In the listing below, every line with the word "second" needs to be copied.

_Data_
BEGIN

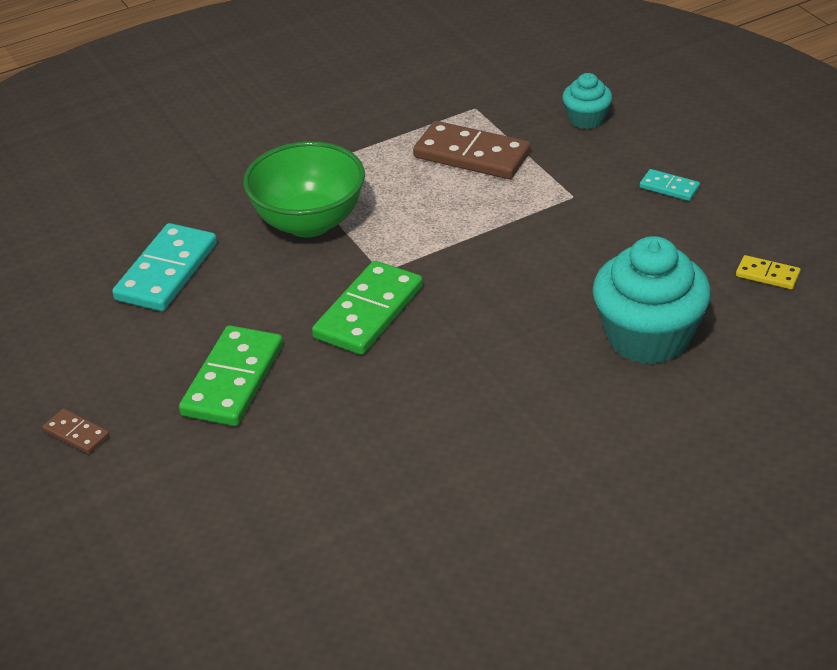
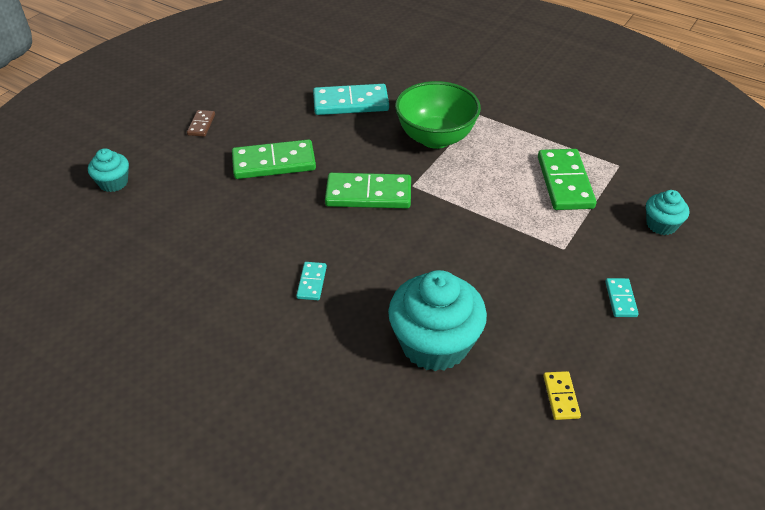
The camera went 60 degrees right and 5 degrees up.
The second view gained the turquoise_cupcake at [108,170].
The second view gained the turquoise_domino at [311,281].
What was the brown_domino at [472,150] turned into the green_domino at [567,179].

END

_Result of this exercise_
The second view gained the turquoise_cupcake at [108,170].
The second view gained the turquoise_domino at [311,281].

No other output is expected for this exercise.